== TASK DESCRIPTION ==
Leave the images out and repeat the data exactly as given.

== MATERIAL FOR THIS TASK ==
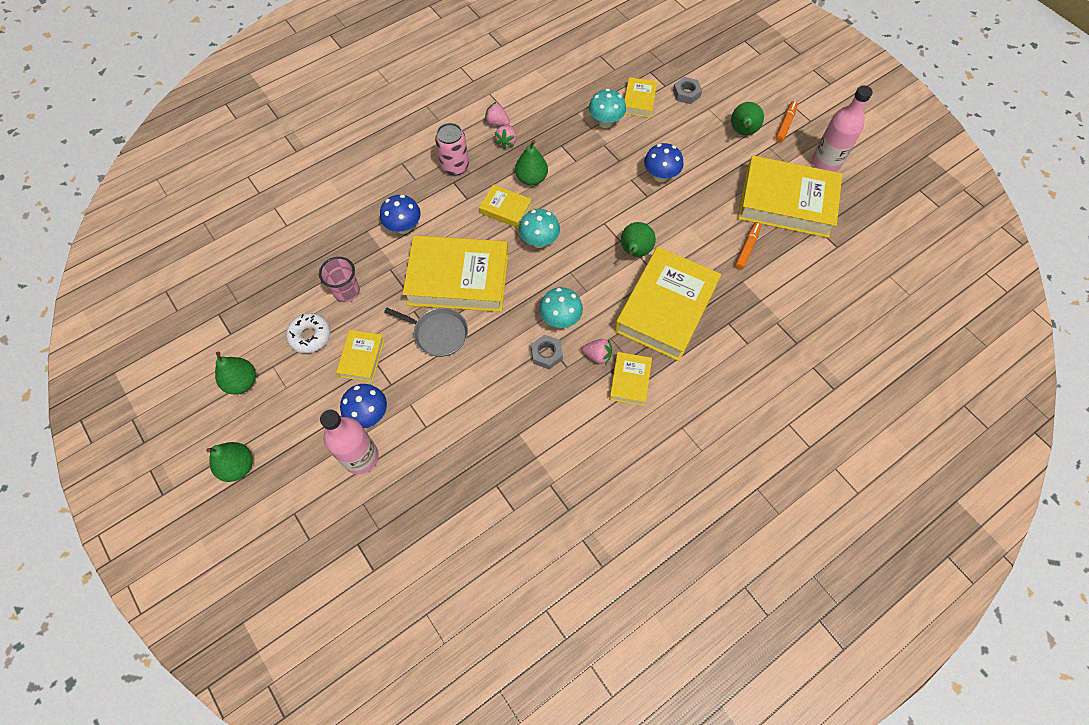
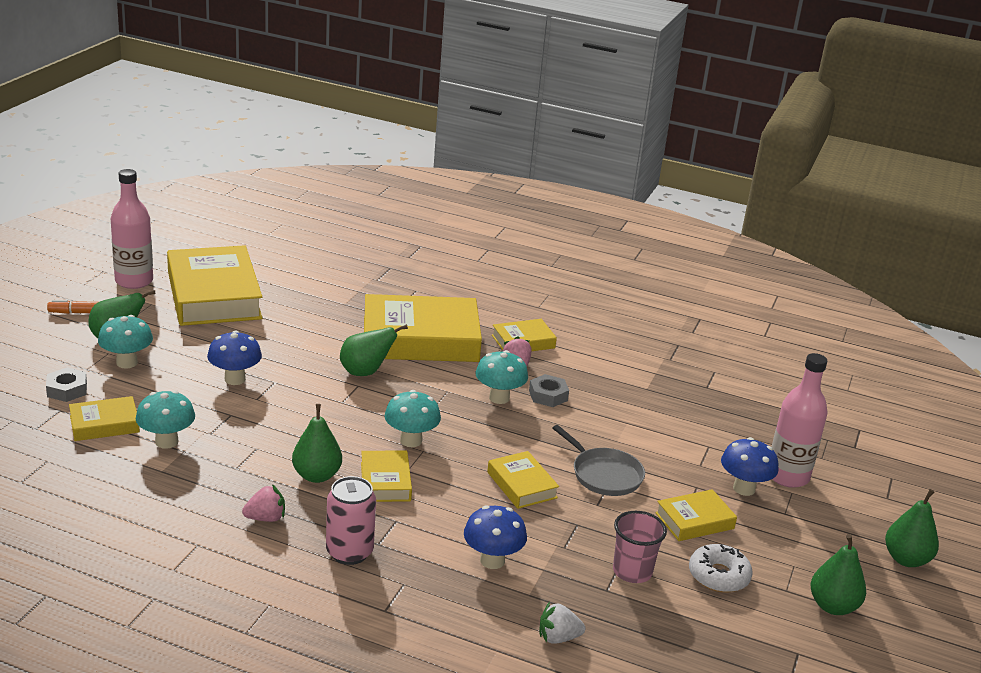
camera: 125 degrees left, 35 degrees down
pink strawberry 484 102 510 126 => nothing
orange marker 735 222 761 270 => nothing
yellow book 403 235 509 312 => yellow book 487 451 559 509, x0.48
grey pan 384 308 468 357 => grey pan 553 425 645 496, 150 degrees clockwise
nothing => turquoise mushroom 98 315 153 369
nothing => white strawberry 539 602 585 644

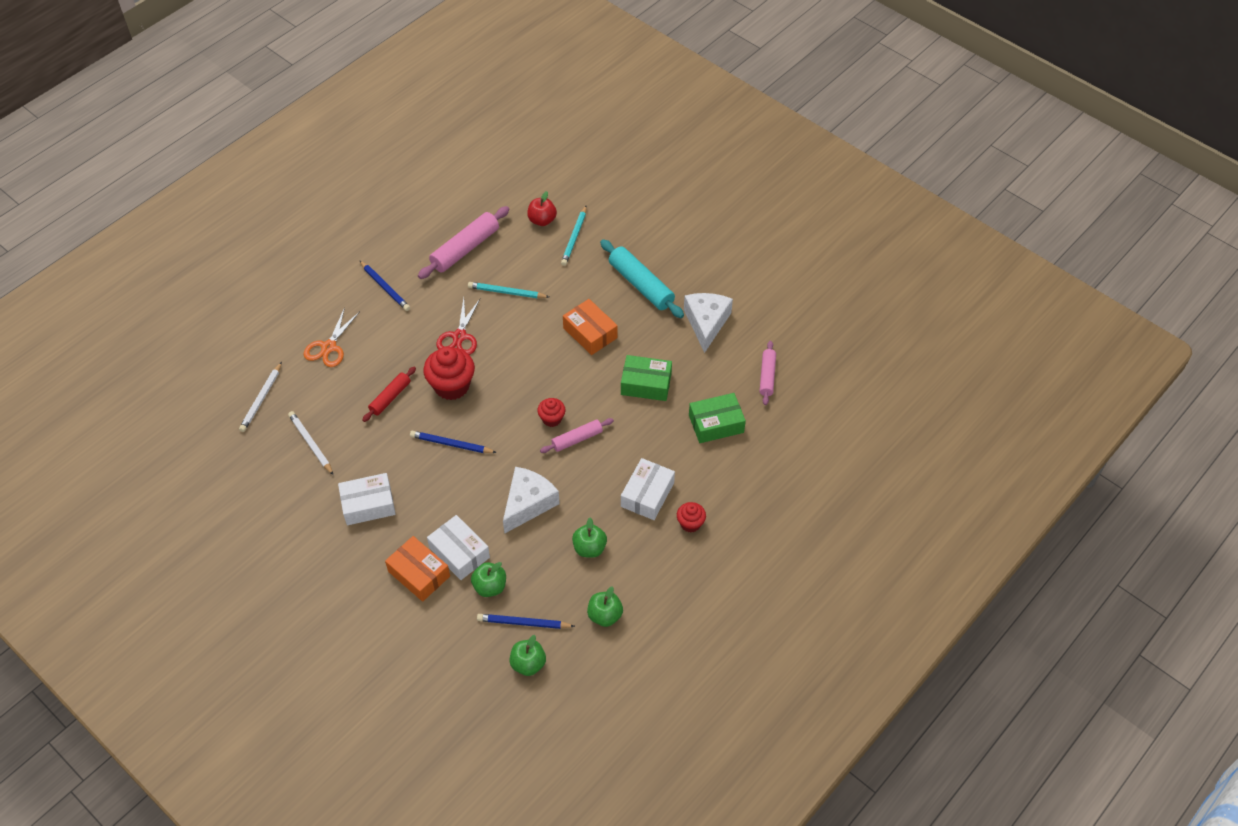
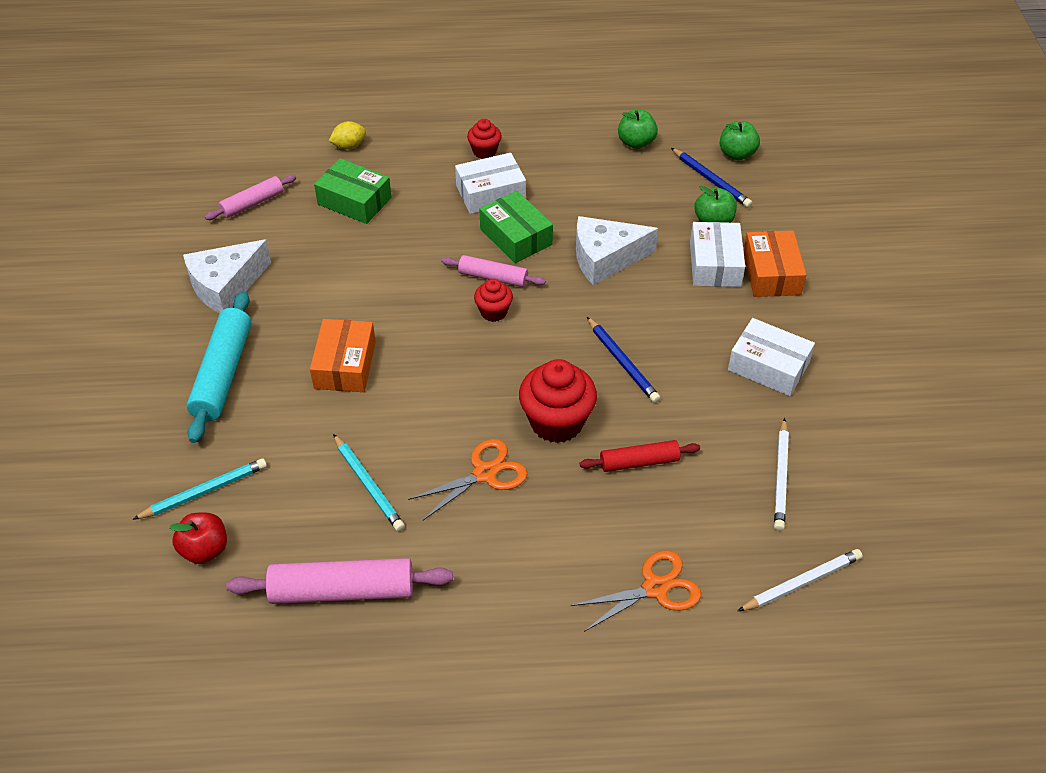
camera: 135 degrees left, 5 degrees down
blue pencil 359 260 410 311 => nothing
red scissors 436 298 480 355 => orange scissors 408 439 528 520
green box 621 355 672 401 => green box 479 191 553 263, shifted
green apple 572 517 607 558 => nothing
nothing => yellow lemon 329 121 366 149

== SOLUTION FOR THIS PROBLEM ==
camera: 125 degrees left, 35 degrees down
pink strawberry 484 102 510 126 => nothing
orange marker 735 222 761 270 => nothing
yellow book 403 235 509 312 => yellow book 487 451 559 509, x0.48
grey pan 384 308 468 357 => grey pan 553 425 645 496, 150 degrees clockwise
nothing => turquoise mushroom 98 315 153 369
nothing => white strawberry 539 602 585 644

camera: 135 degrees left, 5 degrees down
blue pencil 359 260 410 311 => nothing
red scissors 436 298 480 355 => orange scissors 408 439 528 520
green box 621 355 672 401 => green box 479 191 553 263, shifted
green apple 572 517 607 558 => nothing
nothing => yellow lemon 329 121 366 149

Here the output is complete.